__EXERCISE PROMPT__.
Word for word, reproduce each entry.

Extracted records
== == ==

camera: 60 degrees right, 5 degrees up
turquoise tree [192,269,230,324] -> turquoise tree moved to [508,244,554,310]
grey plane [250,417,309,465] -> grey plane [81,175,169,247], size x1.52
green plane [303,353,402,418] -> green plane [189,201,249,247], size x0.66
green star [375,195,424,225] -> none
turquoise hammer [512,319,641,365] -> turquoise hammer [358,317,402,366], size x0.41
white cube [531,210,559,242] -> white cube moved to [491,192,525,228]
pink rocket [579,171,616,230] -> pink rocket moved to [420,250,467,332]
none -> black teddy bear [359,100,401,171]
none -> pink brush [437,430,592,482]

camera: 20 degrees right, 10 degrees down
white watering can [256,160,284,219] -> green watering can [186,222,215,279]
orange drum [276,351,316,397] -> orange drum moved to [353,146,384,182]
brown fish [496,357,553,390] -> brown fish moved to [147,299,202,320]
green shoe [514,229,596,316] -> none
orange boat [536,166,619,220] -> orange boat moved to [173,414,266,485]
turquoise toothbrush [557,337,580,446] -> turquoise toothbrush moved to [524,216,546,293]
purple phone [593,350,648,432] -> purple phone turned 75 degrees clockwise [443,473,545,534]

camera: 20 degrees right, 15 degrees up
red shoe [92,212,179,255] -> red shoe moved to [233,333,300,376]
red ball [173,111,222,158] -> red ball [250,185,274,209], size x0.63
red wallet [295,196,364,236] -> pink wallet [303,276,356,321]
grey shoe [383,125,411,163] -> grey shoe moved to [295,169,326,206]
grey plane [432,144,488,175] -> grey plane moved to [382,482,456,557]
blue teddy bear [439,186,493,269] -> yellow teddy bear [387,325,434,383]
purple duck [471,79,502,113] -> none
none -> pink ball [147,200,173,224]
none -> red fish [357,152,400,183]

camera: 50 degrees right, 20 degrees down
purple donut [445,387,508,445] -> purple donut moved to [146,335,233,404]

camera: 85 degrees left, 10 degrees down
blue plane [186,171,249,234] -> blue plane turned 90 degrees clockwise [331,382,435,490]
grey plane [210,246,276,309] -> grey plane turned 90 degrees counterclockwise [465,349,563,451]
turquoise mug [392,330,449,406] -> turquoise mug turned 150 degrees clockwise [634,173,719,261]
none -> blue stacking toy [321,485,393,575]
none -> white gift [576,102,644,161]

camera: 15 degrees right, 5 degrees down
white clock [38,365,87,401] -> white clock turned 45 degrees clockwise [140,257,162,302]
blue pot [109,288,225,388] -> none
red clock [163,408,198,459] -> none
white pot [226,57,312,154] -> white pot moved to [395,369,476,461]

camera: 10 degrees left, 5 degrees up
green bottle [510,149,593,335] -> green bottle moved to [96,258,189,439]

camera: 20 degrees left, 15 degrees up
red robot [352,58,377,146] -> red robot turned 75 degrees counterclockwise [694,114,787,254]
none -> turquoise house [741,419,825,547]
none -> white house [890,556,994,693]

== == ==

__TASK OUTPUT__.
camera: 60 degrees right, 5 degrees up
turquoise tree [192,269,230,324] -> turquoise tree moved to [508,244,554,310]
grey plane [250,417,309,465] -> grey plane [81,175,169,247], size x1.52
green plane [303,353,402,418] -> green plane [189,201,249,247], size x0.66
green star [375,195,424,225] -> none
turquoise hammer [512,319,641,365] -> turquoise hammer [358,317,402,366], size x0.41
white cube [531,210,559,242] -> white cube moved to [491,192,525,228]
pink rocket [579,171,616,230] -> pink rocket moved to [420,250,467,332]
none -> black teddy bear [359,100,401,171]
none -> pink brush [437,430,592,482]

camera: 20 degrees right, 10 degrees down
white watering can [256,160,284,219] -> green watering can [186,222,215,279]
orange drum [276,351,316,397] -> orange drum moved to [353,146,384,182]
brown fish [496,357,553,390] -> brown fish moved to [147,299,202,320]
green shoe [514,229,596,316] -> none
orange boat [536,166,619,220] -> orange boat moved to [173,414,266,485]
turquoise toothbrush [557,337,580,446] -> turquoise toothbrush moved to [524,216,546,293]
purple phone [593,350,648,432] -> purple phone turned 75 degrees clockwise [443,473,545,534]

camera: 20 degrees right, 15 degrees up
red shoe [92,212,179,255] -> red shoe moved to [233,333,300,376]
red ball [173,111,222,158] -> red ball [250,185,274,209], size x0.63
red wallet [295,196,364,236] -> pink wallet [303,276,356,321]
grey shoe [383,125,411,163] -> grey shoe moved to [295,169,326,206]
grey plane [432,144,488,175] -> grey plane moved to [382,482,456,557]
blue teddy bear [439,186,493,269] -> yellow teddy bear [387,325,434,383]
purple duck [471,79,502,113] -> none
none -> pink ball [147,200,173,224]
none -> red fish [357,152,400,183]

camera: 50 degrees right, 20 degrees down
purple donut [445,387,508,445] -> purple donut moved to [146,335,233,404]

camera: 85 degrees left, 10 degrees down
blue plane [186,171,249,234] -> blue plane turned 90 degrees clockwise [331,382,435,490]
grey plane [210,246,276,309] -> grey plane turned 90 degrees counterclockwise [465,349,563,451]
turquoise mug [392,330,449,406] -> turquoise mug turned 150 degrees clockwise [634,173,719,261]
none -> blue stacking toy [321,485,393,575]
none -> white gift [576,102,644,161]

camera: 15 degrees right, 5 degrees down
white clock [38,365,87,401] -> white clock turned 45 degrees clockwise [140,257,162,302]
blue pot [109,288,225,388] -> none
red clock [163,408,198,459] -> none
white pot [226,57,312,154] -> white pot moved to [395,369,476,461]

camera: 10 degrees left, 5 degrees up
green bottle [510,149,593,335] -> green bottle moved to [96,258,189,439]

camera: 20 degrees left, 15 degrees up
red robot [352,58,377,146] -> red robot turned 75 degrees counterclockwise [694,114,787,254]
none -> turquoise house [741,419,825,547]
none -> white house [890,556,994,693]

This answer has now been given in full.